● **WHAT NEEDS TO BE DONE**: Across these entries, count the lines holding the string "labivin"; the number is the whole answer.

● **TASK INPUTS**:
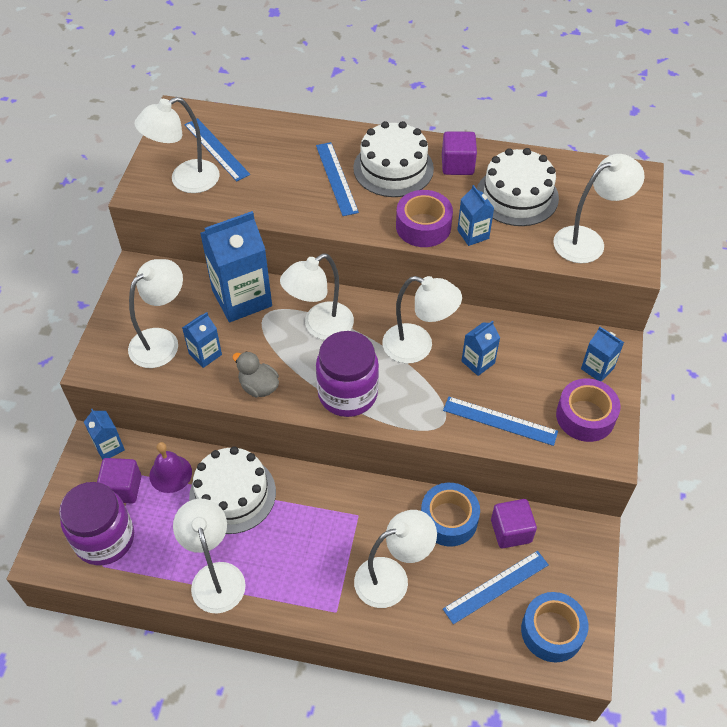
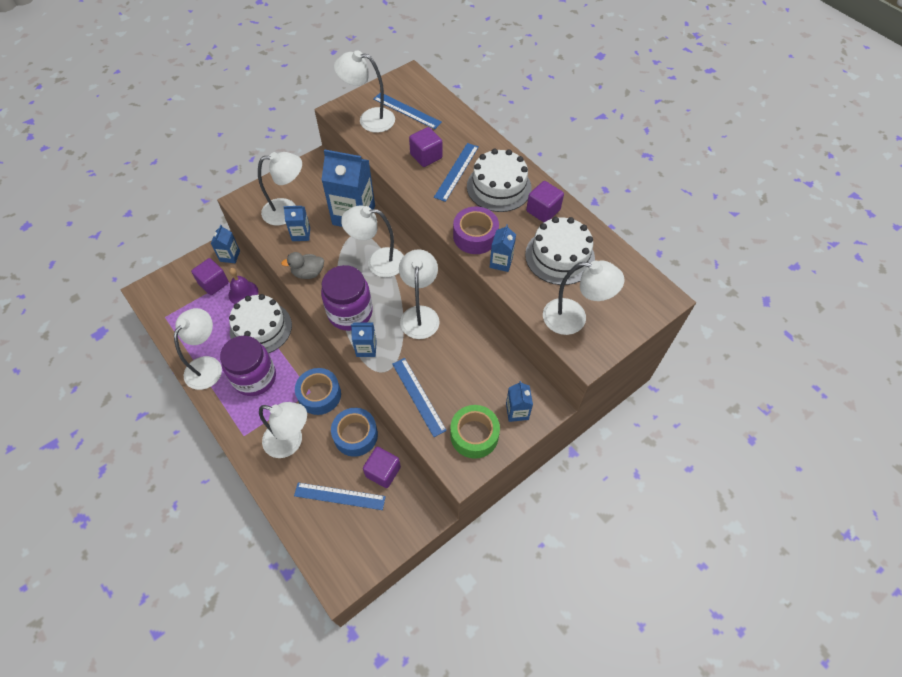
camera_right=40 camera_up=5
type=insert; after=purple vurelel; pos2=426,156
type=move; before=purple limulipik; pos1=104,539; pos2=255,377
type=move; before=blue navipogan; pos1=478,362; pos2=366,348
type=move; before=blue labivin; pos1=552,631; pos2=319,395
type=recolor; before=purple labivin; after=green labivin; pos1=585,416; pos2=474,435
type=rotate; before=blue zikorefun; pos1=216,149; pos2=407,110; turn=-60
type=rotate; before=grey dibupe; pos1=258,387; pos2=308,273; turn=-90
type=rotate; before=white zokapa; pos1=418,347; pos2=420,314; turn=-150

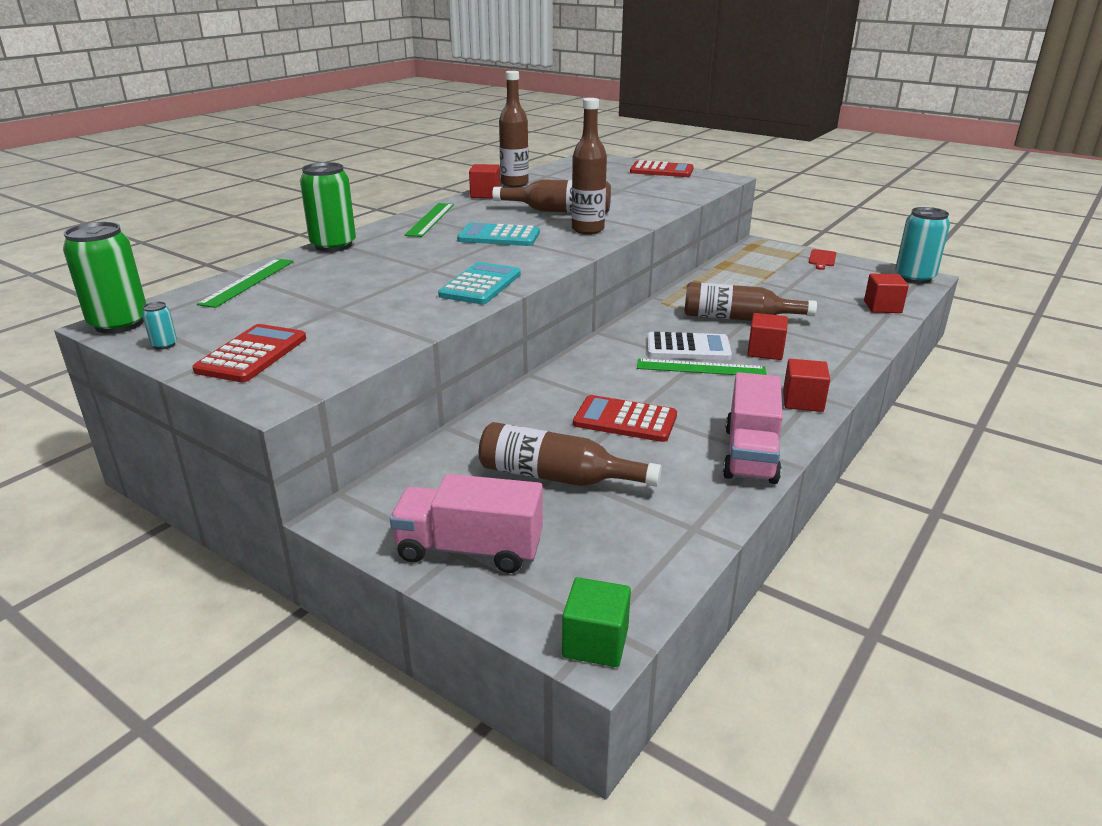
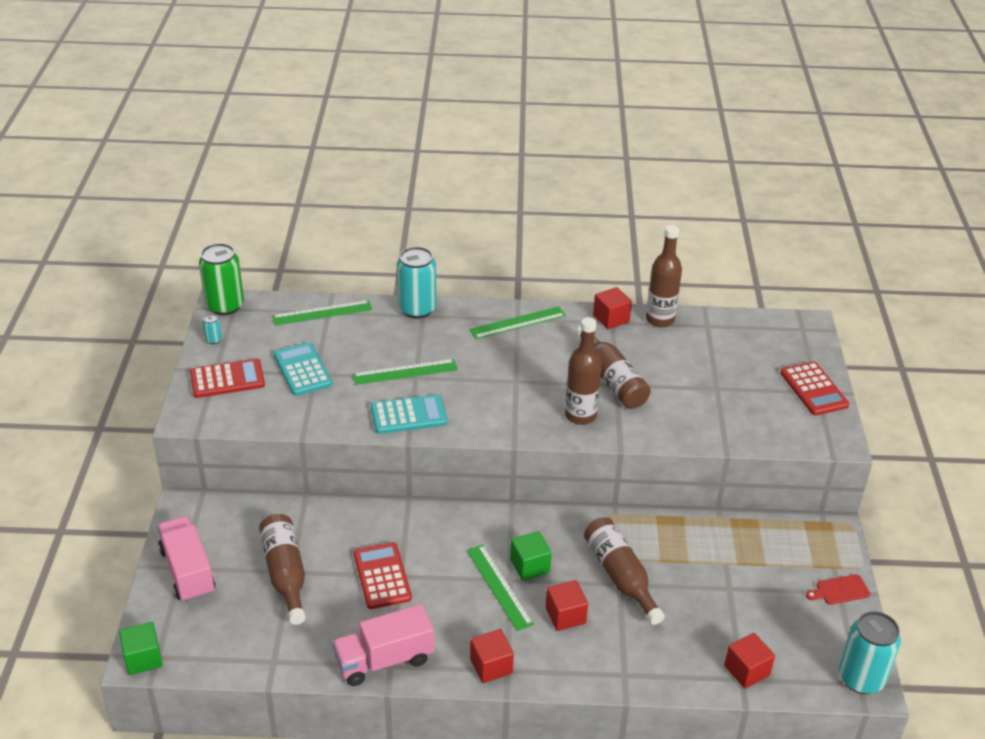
camera_right=55 camera_up=10
type=insert; after=green zikorefun; pos2=405,372
type=move; before=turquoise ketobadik; pos1=499,236; pos2=302,370
type=replace; before=white ketobadik; after=green vurelel; pos1=688,348; pos2=530,566
type=recolor; before=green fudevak; after=turquoise fudevak; pos1=333,245; pos2=417,309

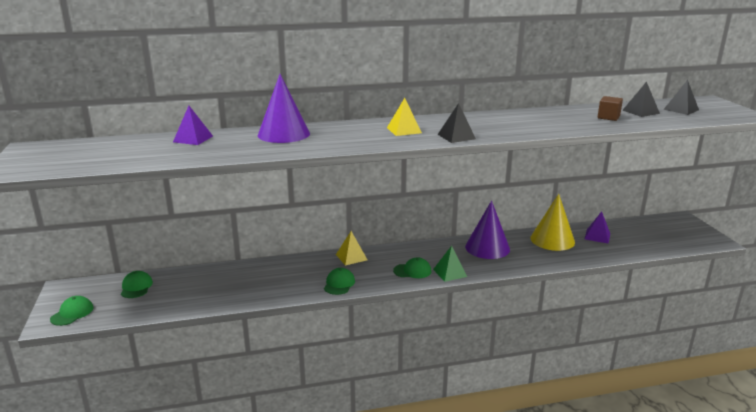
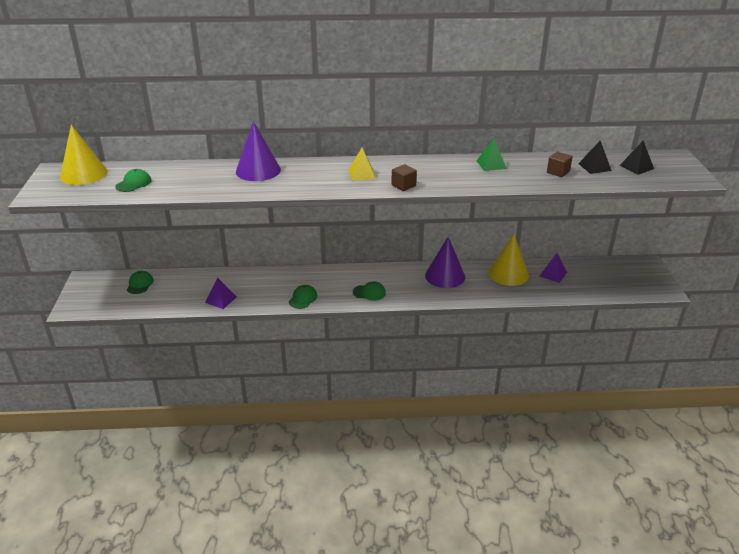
camera_right=10 camera_up=10
type=delete; before=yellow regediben; pos1=351,257
type=insert; after=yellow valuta; pos2=83,174
type=move; before=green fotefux; pos1=72,313; pos2=133,183
type=move; before=purple regediben; pos1=193,139; pos2=221,299
type=move; before=green regediben; pos1=450,272; pos2=491,164
type=replace; before=black regediben; after=brown vurelel; pos1=456,136; pos2=403,185

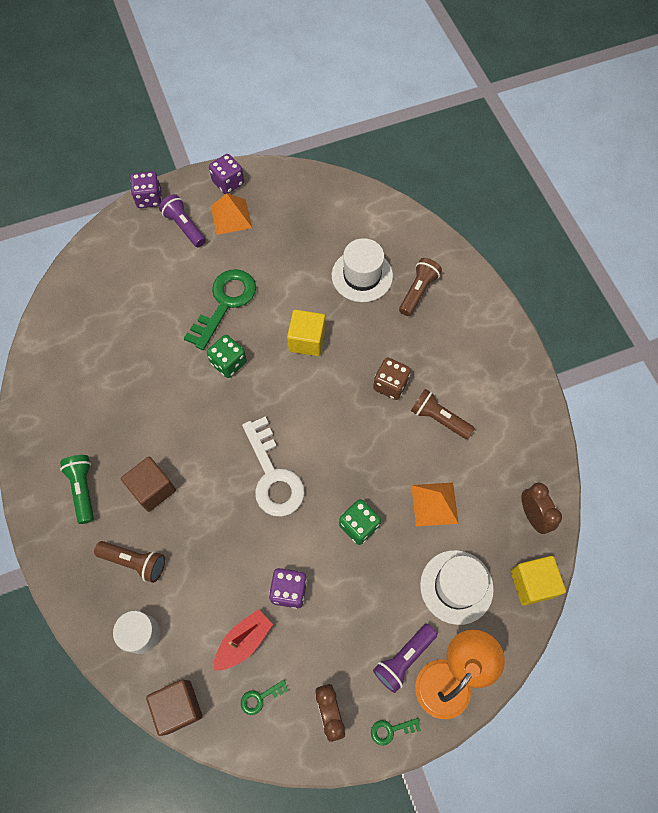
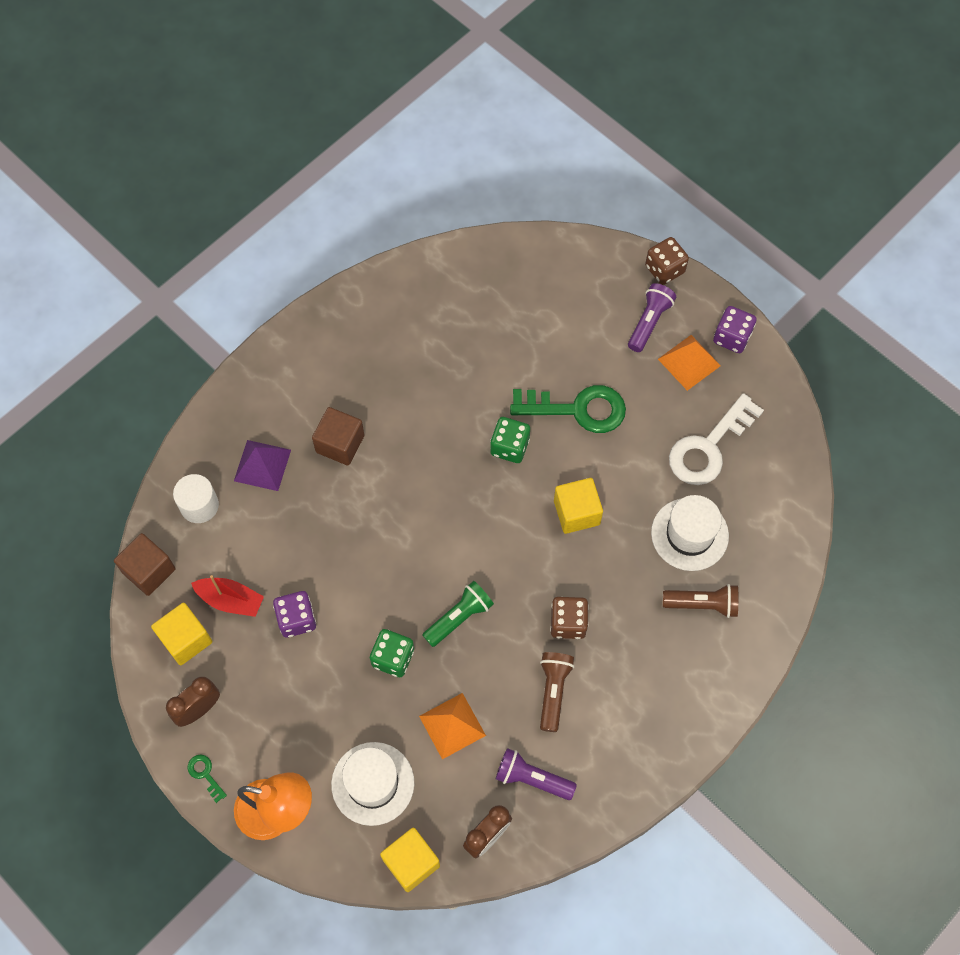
camera_right=65 camera_up=0
type=move; before=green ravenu; pos1=83,489; pos2=459,617
type=move; before=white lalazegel; pos1=273,475; pos2=708,447
type=move; before=purple ravenu; pos1=403,659; pos2=532,778
type=replace; before=brown ravenu; after=purple regediben; pos1=135,562; pos2=262,465
type=replace; before=green lalazegel; after=yellow vurelel; pos1=260,698; pos2=186,639
type=recolor; before=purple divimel; after=brown divimel; pos1=149,198; pos2=664,269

● **YOUR SOLUTION**: 2